◆ **Data for analysis**
==========

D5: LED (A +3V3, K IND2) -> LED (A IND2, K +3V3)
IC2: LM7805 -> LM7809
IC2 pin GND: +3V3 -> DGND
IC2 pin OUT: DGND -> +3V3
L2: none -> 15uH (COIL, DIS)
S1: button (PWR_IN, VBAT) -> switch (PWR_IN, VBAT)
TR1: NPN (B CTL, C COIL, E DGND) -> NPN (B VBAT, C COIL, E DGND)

==========

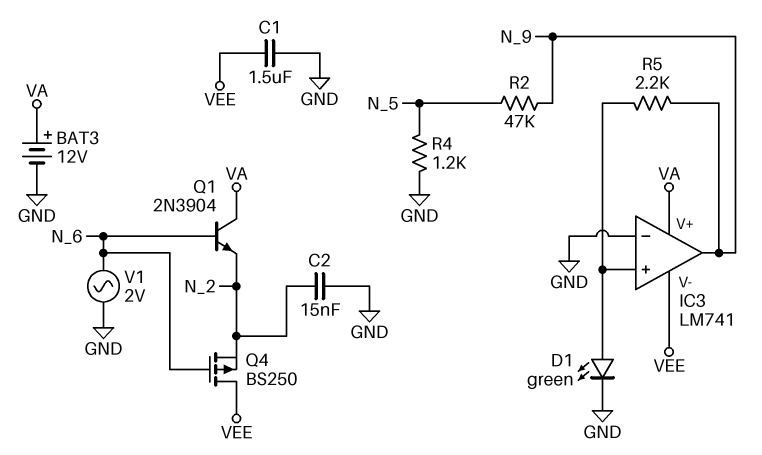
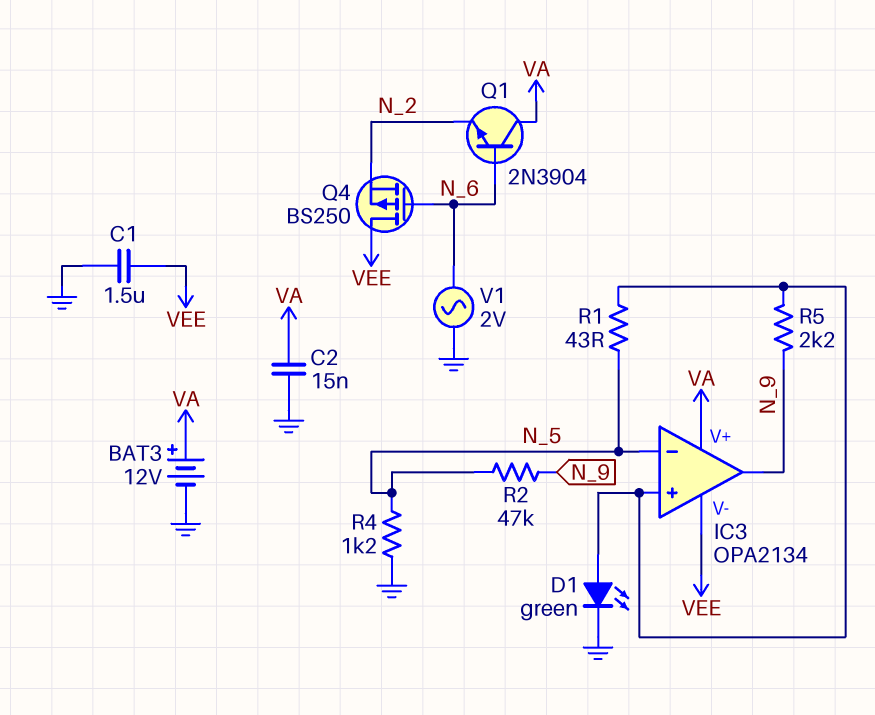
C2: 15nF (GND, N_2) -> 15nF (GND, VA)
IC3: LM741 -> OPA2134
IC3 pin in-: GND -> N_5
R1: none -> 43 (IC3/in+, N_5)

==========

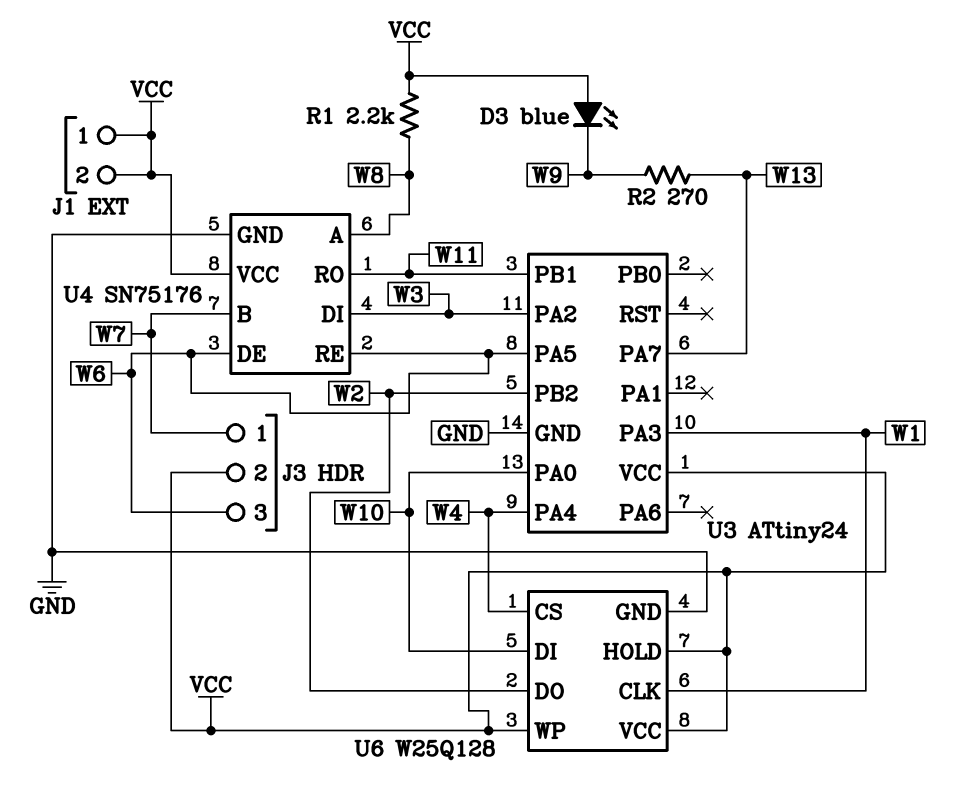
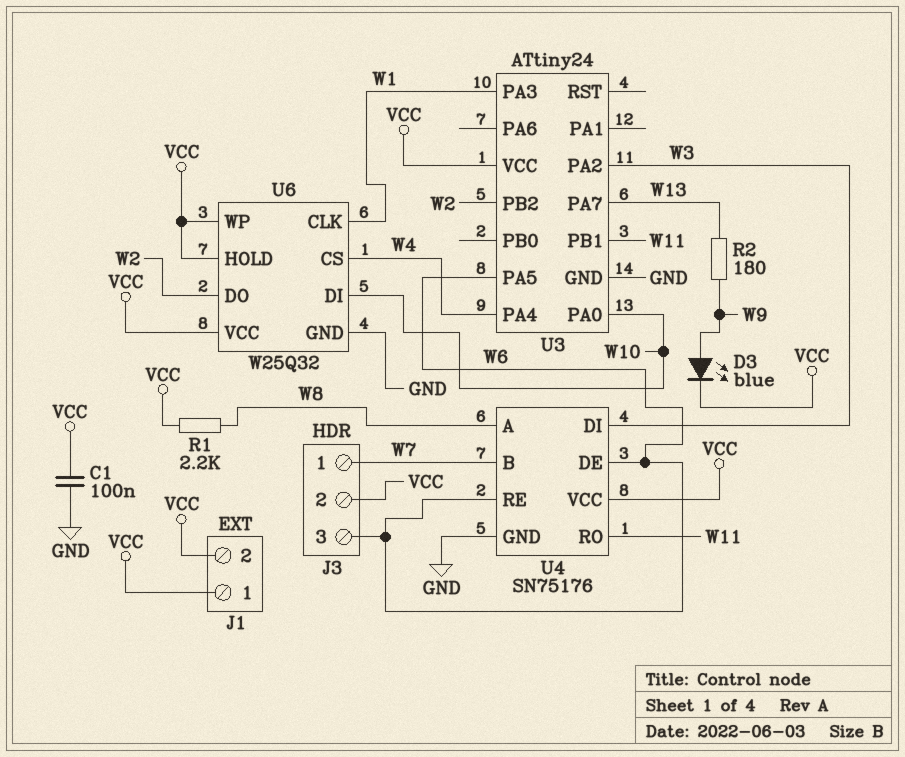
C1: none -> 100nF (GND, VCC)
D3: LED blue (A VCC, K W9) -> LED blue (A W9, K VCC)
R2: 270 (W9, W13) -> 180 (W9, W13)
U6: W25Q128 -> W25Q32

==========

◆ **Exercise instructions**
From the line containing "IC3: LM741 -> OPA2134" down to the line containing "R1: none -> 43 (IC3/in+, N_5)" in the material above, reproduce every line exactly, including the two end lines.

◆ **Answer section**
IC3: LM741 -> OPA2134
IC3 pin in-: GND -> N_5
R1: none -> 43 (IC3/in+, N_5)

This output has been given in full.